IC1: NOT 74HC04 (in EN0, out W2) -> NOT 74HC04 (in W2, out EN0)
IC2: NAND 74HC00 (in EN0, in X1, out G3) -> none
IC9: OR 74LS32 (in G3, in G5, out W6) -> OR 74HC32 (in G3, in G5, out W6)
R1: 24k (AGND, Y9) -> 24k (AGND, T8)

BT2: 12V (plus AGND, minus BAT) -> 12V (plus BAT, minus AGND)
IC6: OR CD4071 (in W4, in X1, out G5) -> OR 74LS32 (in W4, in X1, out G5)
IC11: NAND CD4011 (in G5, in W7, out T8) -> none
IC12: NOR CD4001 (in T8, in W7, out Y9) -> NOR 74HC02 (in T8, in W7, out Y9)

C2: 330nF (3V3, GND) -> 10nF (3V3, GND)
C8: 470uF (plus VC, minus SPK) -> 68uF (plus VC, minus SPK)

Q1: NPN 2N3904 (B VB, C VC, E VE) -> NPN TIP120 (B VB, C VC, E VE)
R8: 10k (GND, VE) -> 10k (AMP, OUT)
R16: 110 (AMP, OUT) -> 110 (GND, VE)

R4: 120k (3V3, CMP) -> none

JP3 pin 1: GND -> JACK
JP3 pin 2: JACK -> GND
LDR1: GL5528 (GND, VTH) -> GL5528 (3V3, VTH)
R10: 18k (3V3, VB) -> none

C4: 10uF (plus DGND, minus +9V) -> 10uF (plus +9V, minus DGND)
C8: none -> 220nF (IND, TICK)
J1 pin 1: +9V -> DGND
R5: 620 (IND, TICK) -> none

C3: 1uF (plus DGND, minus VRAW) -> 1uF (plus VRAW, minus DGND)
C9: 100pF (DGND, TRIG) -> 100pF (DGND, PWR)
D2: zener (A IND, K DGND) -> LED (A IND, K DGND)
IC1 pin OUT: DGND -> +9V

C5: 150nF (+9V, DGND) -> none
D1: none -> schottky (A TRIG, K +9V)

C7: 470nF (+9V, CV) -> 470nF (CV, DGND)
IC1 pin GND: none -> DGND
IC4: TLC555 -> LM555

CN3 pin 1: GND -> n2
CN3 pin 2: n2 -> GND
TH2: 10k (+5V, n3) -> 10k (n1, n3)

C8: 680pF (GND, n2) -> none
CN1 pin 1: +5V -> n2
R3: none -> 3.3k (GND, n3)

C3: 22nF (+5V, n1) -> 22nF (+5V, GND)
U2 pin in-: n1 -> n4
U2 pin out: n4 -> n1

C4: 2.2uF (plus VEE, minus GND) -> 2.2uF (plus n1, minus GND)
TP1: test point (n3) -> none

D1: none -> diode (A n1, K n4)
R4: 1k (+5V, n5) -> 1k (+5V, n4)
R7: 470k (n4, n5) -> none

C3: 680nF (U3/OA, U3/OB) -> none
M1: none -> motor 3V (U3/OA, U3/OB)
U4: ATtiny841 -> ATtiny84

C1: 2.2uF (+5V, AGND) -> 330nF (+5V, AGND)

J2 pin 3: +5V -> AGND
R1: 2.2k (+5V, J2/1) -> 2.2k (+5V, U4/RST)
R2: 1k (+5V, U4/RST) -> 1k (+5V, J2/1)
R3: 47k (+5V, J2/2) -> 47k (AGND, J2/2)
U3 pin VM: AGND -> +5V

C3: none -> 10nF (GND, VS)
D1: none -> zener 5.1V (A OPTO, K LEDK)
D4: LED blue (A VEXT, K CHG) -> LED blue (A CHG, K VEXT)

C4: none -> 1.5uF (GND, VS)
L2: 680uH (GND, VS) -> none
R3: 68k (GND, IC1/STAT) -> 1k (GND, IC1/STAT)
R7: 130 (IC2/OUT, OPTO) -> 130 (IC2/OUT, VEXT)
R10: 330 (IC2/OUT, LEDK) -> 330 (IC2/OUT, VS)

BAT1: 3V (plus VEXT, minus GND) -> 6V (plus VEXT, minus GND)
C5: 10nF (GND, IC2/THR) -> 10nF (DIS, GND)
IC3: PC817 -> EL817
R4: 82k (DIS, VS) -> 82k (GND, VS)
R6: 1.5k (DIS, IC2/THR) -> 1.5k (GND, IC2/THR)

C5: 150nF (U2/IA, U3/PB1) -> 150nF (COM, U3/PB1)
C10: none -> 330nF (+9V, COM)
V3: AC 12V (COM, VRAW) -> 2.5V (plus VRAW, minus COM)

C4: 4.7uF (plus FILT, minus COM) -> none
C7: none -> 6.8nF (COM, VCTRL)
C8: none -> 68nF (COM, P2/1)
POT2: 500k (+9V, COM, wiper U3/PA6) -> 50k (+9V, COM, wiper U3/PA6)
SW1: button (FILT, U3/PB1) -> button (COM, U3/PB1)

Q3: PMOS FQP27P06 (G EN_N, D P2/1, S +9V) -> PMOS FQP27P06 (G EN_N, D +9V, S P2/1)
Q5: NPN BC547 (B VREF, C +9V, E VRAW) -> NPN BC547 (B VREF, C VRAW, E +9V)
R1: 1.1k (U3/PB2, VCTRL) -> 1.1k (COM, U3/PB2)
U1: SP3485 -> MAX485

THE PROBLEM | Every entry should be retyped exactly as it appears.

SOLUTION TO THE PROBLEM |
IC1: NOT 74HC04 (in EN0, out W2) -> NOT 74HC04 (in W2, out EN0)
IC2: NAND 74HC00 (in EN0, in X1, out G3) -> none
IC9: OR 74LS32 (in G3, in G5, out W6) -> OR 74HC32 (in G3, in G5, out W6)
R1: 24k (AGND, Y9) -> 24k (AGND, T8)

BT2: 12V (plus AGND, minus BAT) -> 12V (plus BAT, minus AGND)
IC6: OR CD4071 (in W4, in X1, out G5) -> OR 74LS32 (in W4, in X1, out G5)
IC11: NAND CD4011 (in G5, in W7, out T8) -> none
IC12: NOR CD4001 (in T8, in W7, out Y9) -> NOR 74HC02 (in T8, in W7, out Y9)

C2: 330nF (3V3, GND) -> 10nF (3V3, GND)
C8: 470uF (plus VC, minus SPK) -> 68uF (plus VC, minus SPK)

Q1: NPN 2N3904 (B VB, C VC, E VE) -> NPN TIP120 (B VB, C VC, E VE)
R8: 10k (GND, VE) -> 10k (AMP, OUT)
R16: 110 (AMP, OUT) -> 110 (GND, VE)

R4: 120k (3V3, CMP) -> none

JP3 pin 1: GND -> JACK
JP3 pin 2: JACK -> GND
LDR1: GL5528 (GND, VTH) -> GL5528 (3V3, VTH)
R10: 18k (3V3, VB) -> none

C4: 10uF (plus DGND, minus +9V) -> 10uF (plus +9V, minus DGND)
C8: none -> 220nF (IND, TICK)
J1 pin 1: +9V -> DGND
R5: 620 (IND, TICK) -> none

C3: 1uF (plus DGND, minus VRAW) -> 1uF (plus VRAW, minus DGND)
C9: 100pF (DGND, TRIG) -> 100pF (DGND, PWR)
D2: zener (A IND, K DGND) -> LED (A IND, K DGND)
IC1 pin OUT: DGND -> +9V

C5: 150nF (+9V, DGND) -> none
D1: none -> schottky (A TRIG, K +9V)

C7: 470nF (+9V, CV) -> 470nF (CV, DGND)
IC1 pin GND: none -> DGND
IC4: TLC555 -> LM555

CN3 pin 1: GND -> n2
CN3 pin 2: n2 -> GND
TH2: 10k (+5V, n3) -> 10k (n1, n3)

C8: 680pF (GND, n2) -> none
CN1 pin 1: +5V -> n2
R3: none -> 3.3k (GND, n3)

C3: 22nF (+5V, n1) -> 22nF (+5V, GND)
U2 pin in-: n1 -> n4
U2 pin out: n4 -> n1

C4: 2.2uF (plus VEE, minus GND) -> 2.2uF (plus n1, minus GND)
TP1: test point (n3) -> none

D1: none -> diode (A n1, K n4)
R4: 1k (+5V, n5) -> 1k (+5V, n4)
R7: 470k (n4, n5) -> none

C3: 680nF (U3/OA, U3/OB) -> none
M1: none -> motor 3V (U3/OA, U3/OB)
U4: ATtiny841 -> ATtiny84

C1: 2.2uF (+5V, AGND) -> 330nF (+5V, AGND)

J2 pin 3: +5V -> AGND
R1: 2.2k (+5V, J2/1) -> 2.2k (+5V, U4/RST)
R2: 1k (+5V, U4/RST) -> 1k (+5V, J2/1)
R3: 47k (+5V, J2/2) -> 47k (AGND, J2/2)
U3 pin VM: AGND -> +5V

C3: none -> 10nF (GND, VS)
D1: none -> zener 5.1V (A OPTO, K LEDK)
D4: LED blue (A VEXT, K CHG) -> LED blue (A CHG, K VEXT)

C4: none -> 1.5uF (GND, VS)
L2: 680uH (GND, VS) -> none
R3: 68k (GND, IC1/STAT) -> 1k (GND, IC1/STAT)
R7: 130 (IC2/OUT, OPTO) -> 130 (IC2/OUT, VEXT)
R10: 330 (IC2/OUT, LEDK) -> 330 (IC2/OUT, VS)

BAT1: 3V (plus VEXT, minus GND) -> 6V (plus VEXT, minus GND)
C5: 10nF (GND, IC2/THR) -> 10nF (DIS, GND)
IC3: PC817 -> EL817
R4: 82k (DIS, VS) -> 82k (GND, VS)
R6: 1.5k (DIS, IC2/THR) -> 1.5k (GND, IC2/THR)

C5: 150nF (U2/IA, U3/PB1) -> 150nF (COM, U3/PB1)
C10: none -> 330nF (+9V, COM)
V3: AC 12V (COM, VRAW) -> 2.5V (plus VRAW, minus COM)

C4: 4.7uF (plus FILT, minus COM) -> none
C7: none -> 6.8nF (COM, VCTRL)
C8: none -> 68nF (COM, P2/1)
POT2: 500k (+9V, COM, wiper U3/PA6) -> 50k (+9V, COM, wiper U3/PA6)
SW1: button (FILT, U3/PB1) -> button (COM, U3/PB1)

Q3: PMOS FQP27P06 (G EN_N, D P2/1, S +9V) -> PMOS FQP27P06 (G EN_N, D +9V, S P2/1)
Q5: NPN BC547 (B VREF, C +9V, E VRAW) -> NPN BC547 (B VREF, C VRAW, E +9V)
R1: 1.1k (U3/PB2, VCTRL) -> 1.1k (COM, U3/PB2)
U1: SP3485 -> MAX485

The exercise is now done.